- **Records shown**:
##########
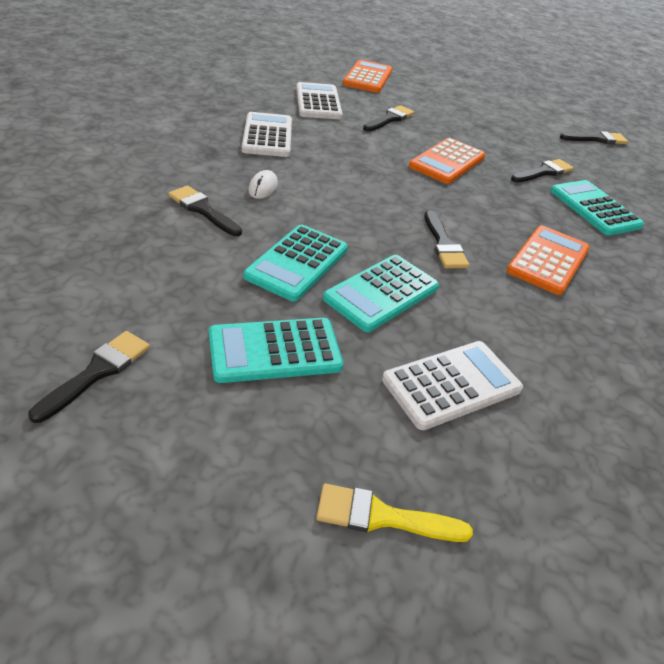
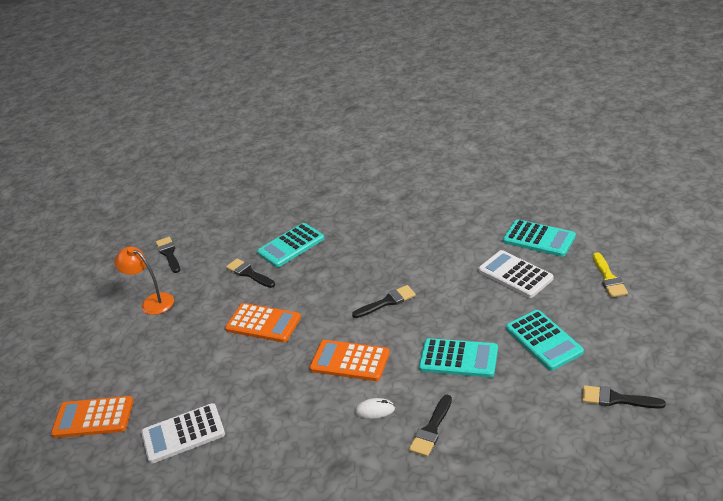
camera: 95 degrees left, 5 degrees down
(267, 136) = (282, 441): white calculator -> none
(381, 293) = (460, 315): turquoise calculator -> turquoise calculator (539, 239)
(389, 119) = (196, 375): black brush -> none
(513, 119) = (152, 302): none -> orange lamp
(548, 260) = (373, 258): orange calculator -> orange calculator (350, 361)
##########
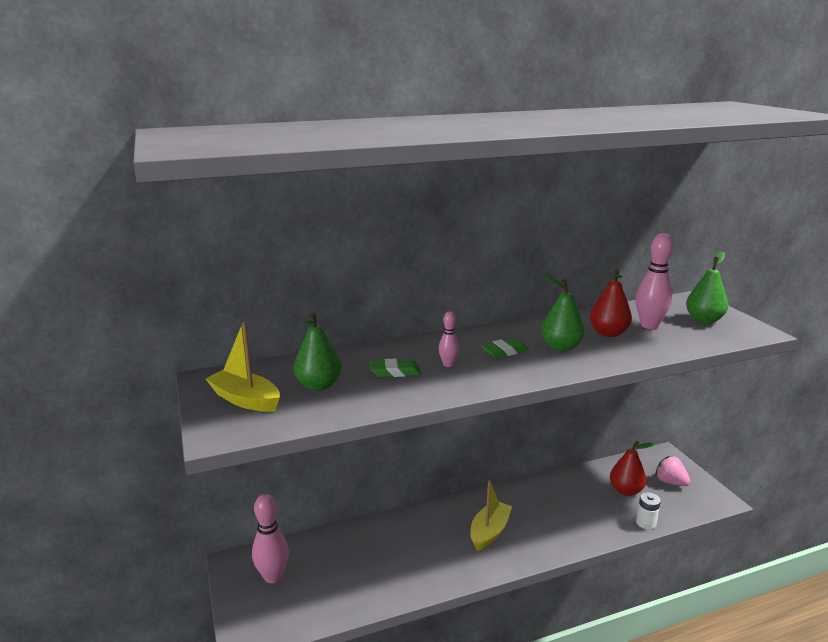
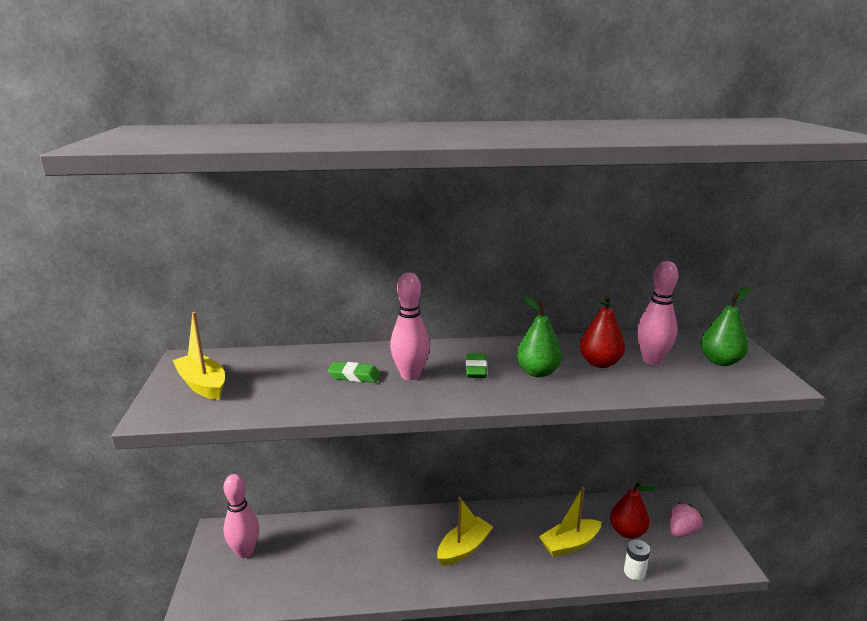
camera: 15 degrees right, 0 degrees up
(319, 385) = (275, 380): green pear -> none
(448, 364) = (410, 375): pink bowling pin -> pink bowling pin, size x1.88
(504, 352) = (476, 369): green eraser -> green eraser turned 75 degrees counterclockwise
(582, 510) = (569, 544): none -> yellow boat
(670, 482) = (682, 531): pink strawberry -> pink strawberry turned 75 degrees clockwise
##########
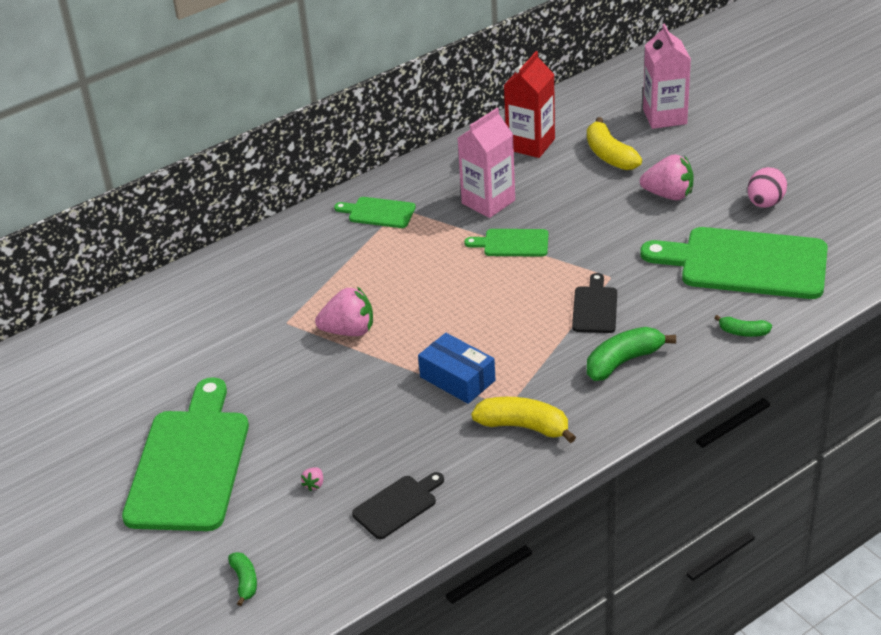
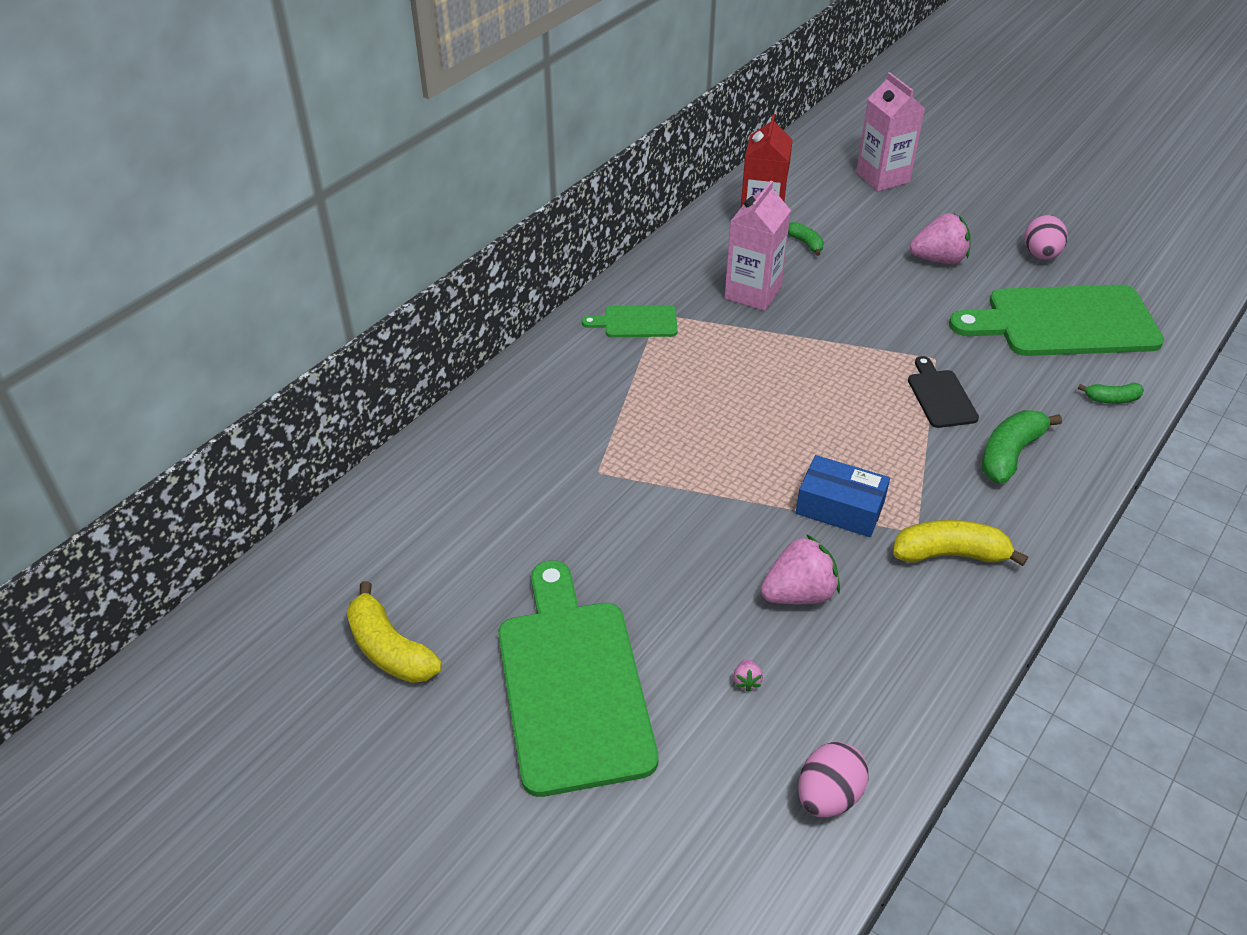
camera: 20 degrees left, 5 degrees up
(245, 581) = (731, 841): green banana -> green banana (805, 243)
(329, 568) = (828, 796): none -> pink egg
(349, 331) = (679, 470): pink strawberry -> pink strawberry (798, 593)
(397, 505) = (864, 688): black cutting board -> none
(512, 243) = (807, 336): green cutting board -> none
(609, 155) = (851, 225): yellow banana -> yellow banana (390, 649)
##########
- **Your objective**: Once you reach the line with "(448, 364) = (410, 375): pink" in the data above, copy it and every line after it exactly, up to and including the line with "(582, 510) = (569, 544): none -> yellow boat".

- **Result for this exercise**:
(448, 364) = (410, 375): pink bowling pin -> pink bowling pin, size x1.88
(504, 352) = (476, 369): green eraser -> green eraser turned 75 degrees counterclockwise
(582, 510) = (569, 544): none -> yellow boat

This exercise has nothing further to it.